Activity:
In the records below, find the line that contains "blue teddy bear: 2 -> 3" and the line that contains "yellow lemon: 1 -> 2"; write out exactly those two lines and everything between them, without the pictures.

Information supplied:

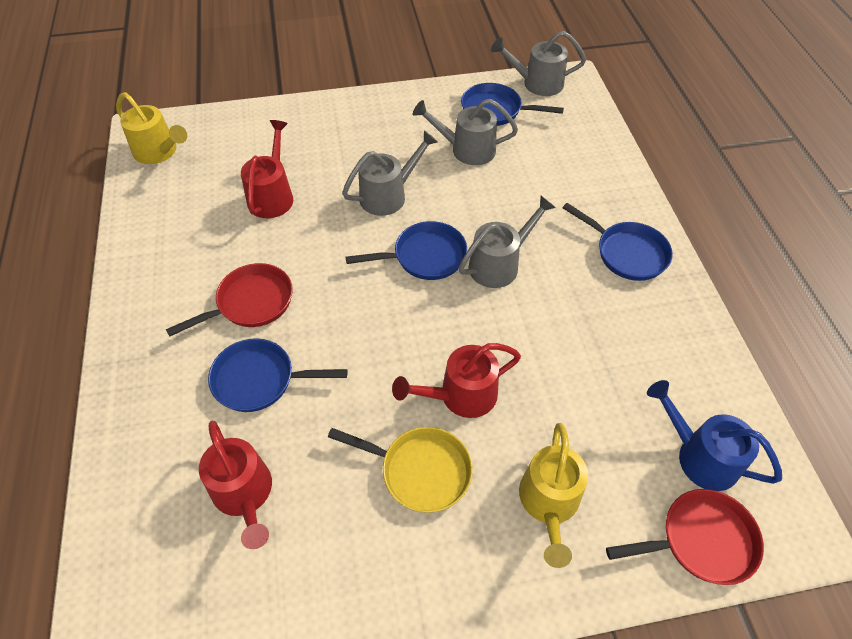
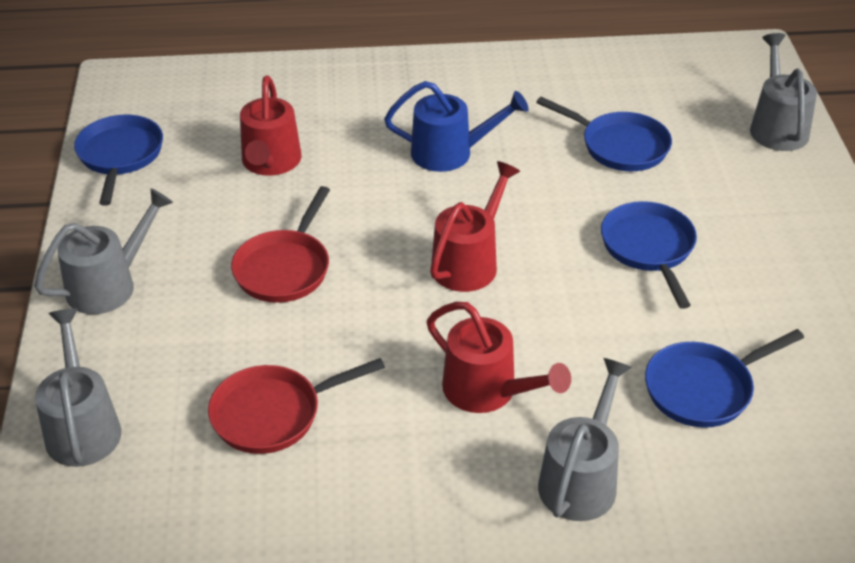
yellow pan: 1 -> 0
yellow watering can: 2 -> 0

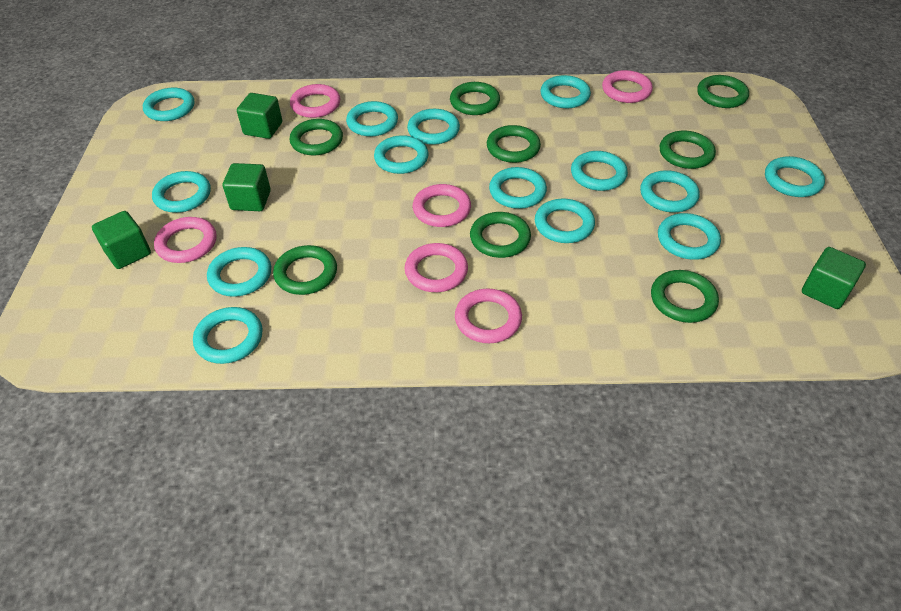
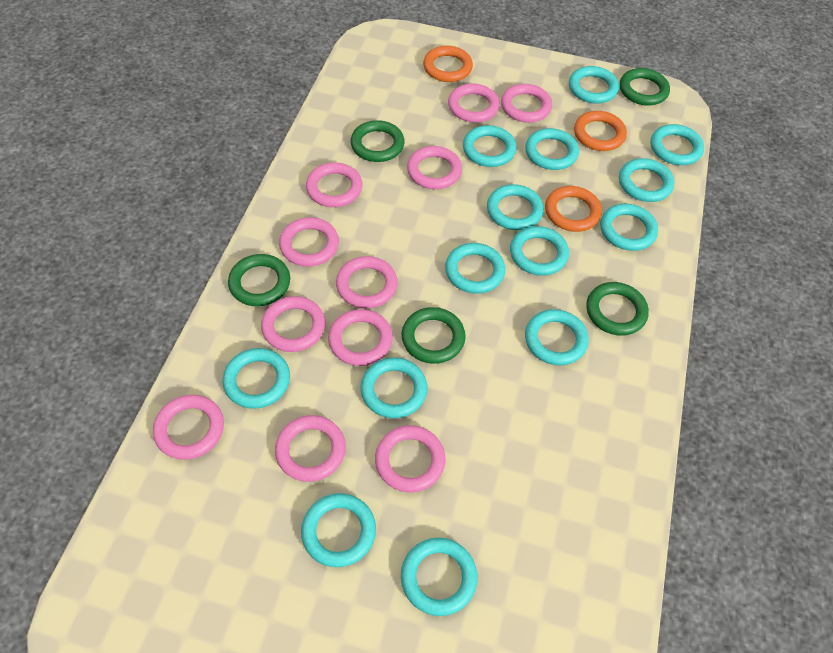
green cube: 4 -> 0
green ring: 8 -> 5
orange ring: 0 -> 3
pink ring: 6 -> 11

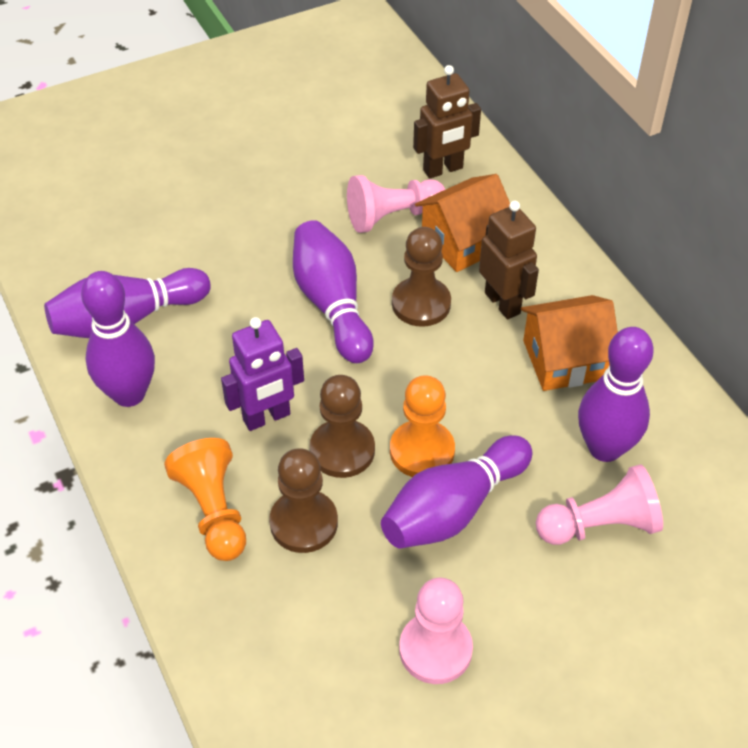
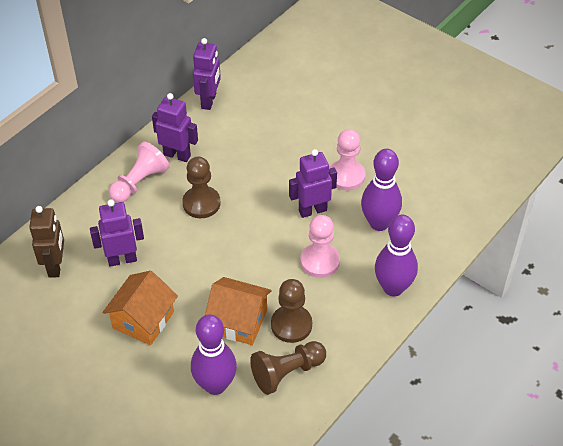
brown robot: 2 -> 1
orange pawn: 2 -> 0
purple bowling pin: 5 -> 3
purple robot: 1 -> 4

--

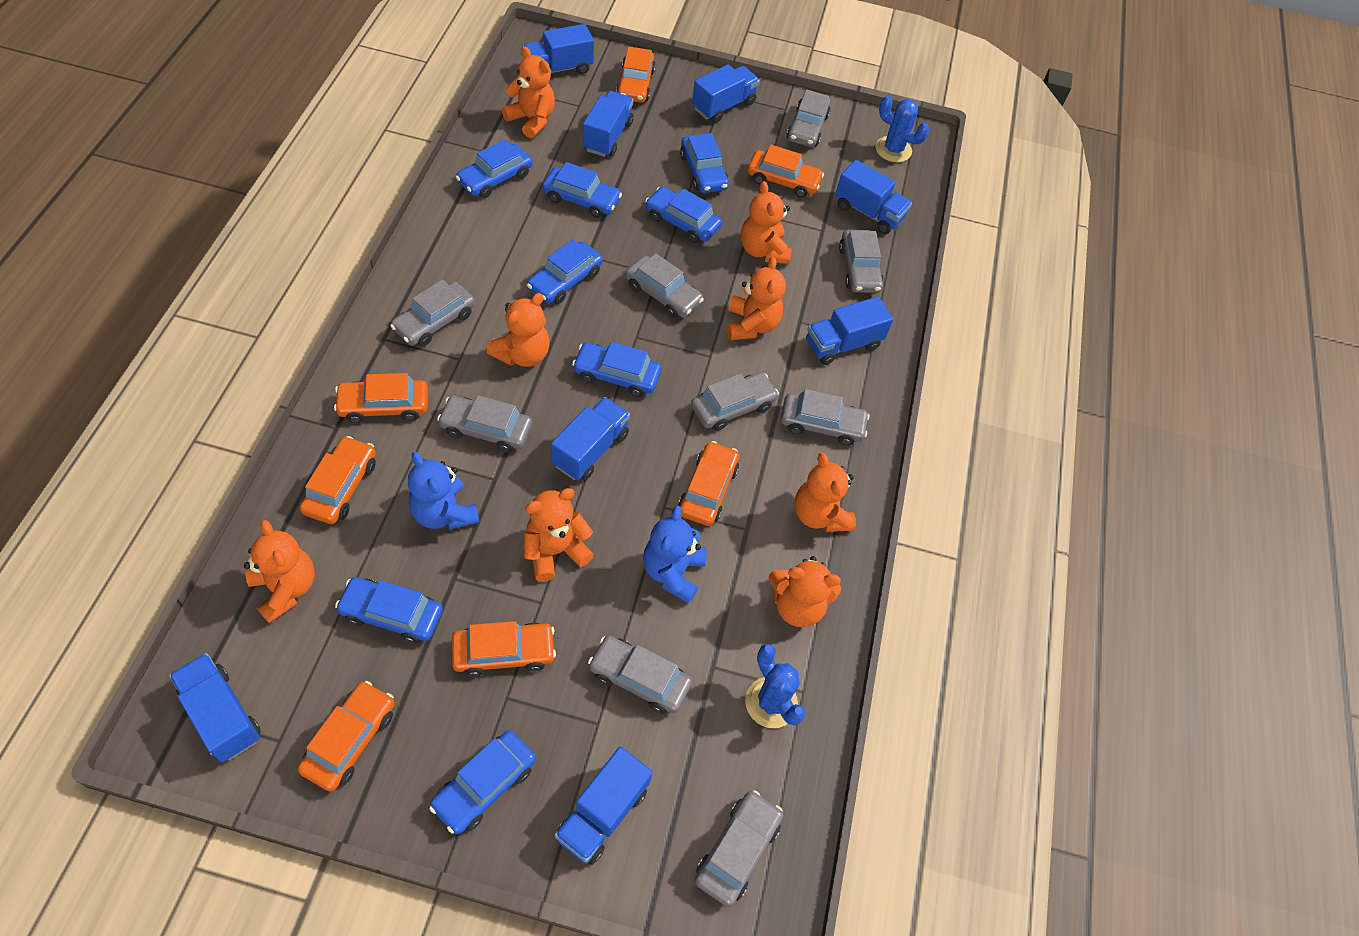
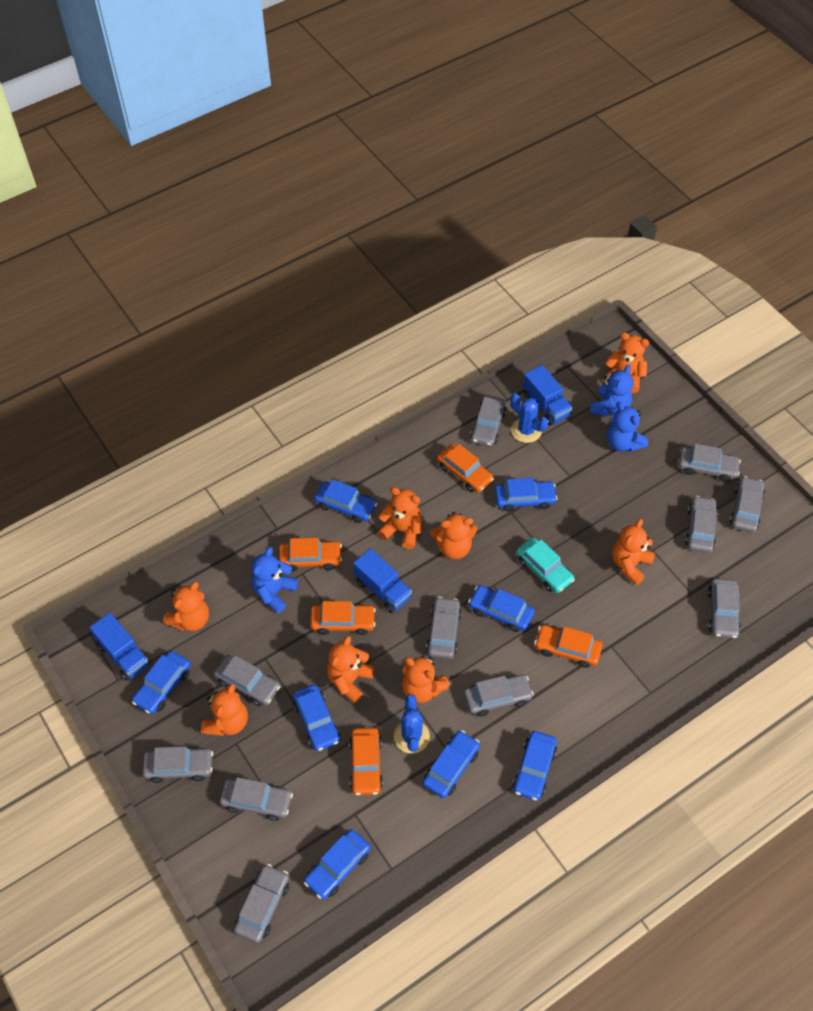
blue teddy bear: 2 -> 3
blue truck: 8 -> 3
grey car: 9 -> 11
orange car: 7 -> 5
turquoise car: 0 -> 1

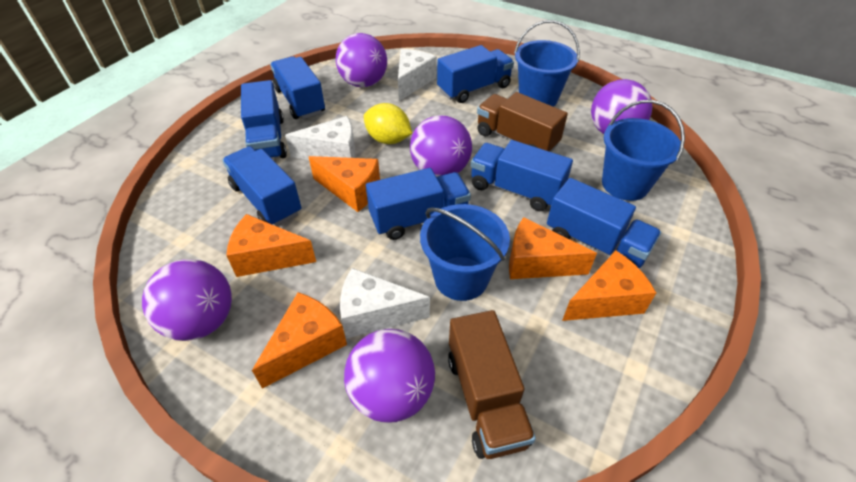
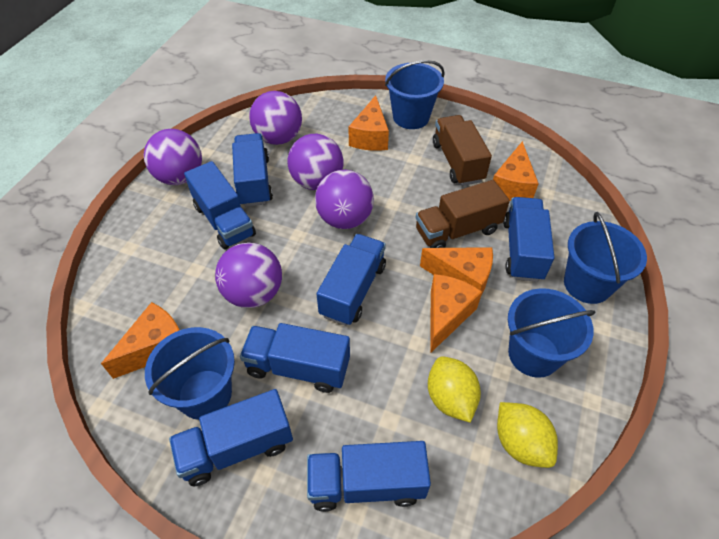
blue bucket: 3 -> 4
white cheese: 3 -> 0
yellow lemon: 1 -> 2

--

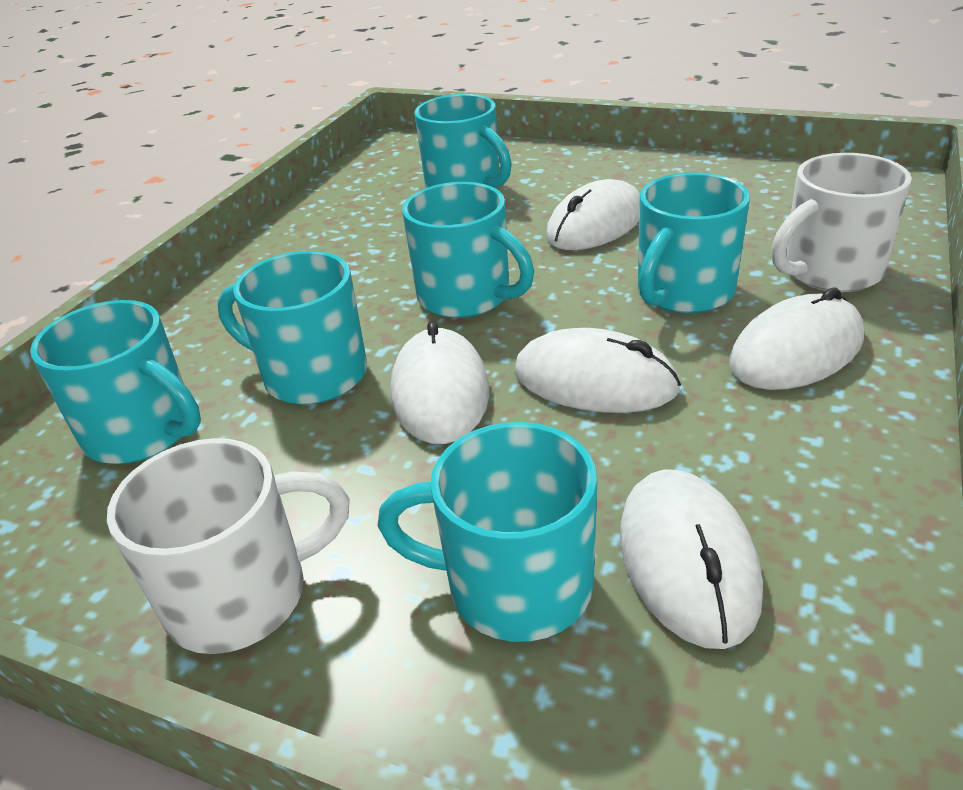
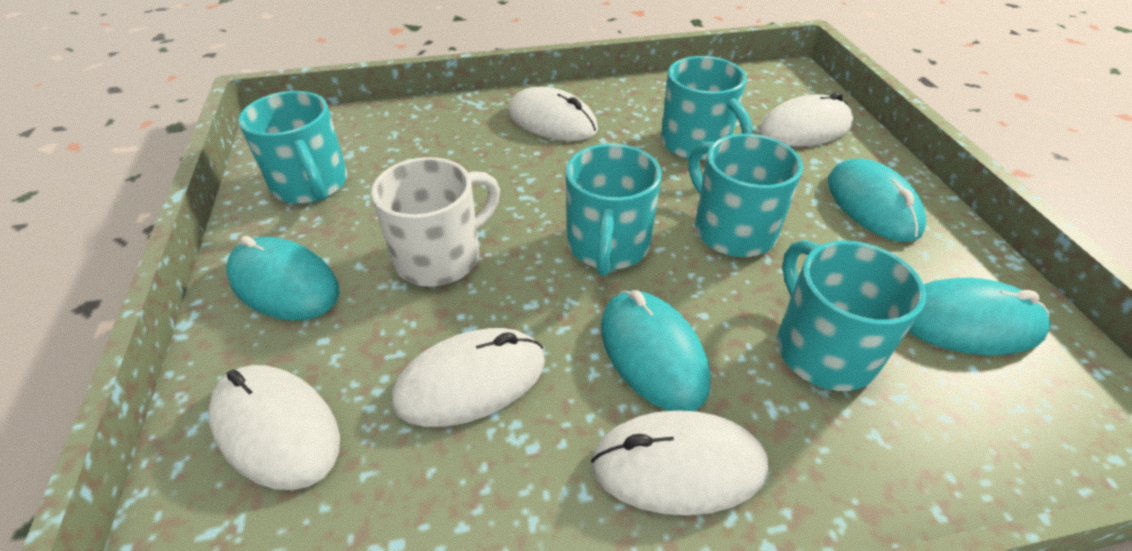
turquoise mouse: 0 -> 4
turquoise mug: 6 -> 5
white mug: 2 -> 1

Result:
blue teddy bear: 2 -> 3
blue truck: 8 -> 3
grey car: 9 -> 11
orange car: 7 -> 5
turquoise car: 0 -> 1

blue bucket: 3 -> 4
white cheese: 3 -> 0
yellow lemon: 1 -> 2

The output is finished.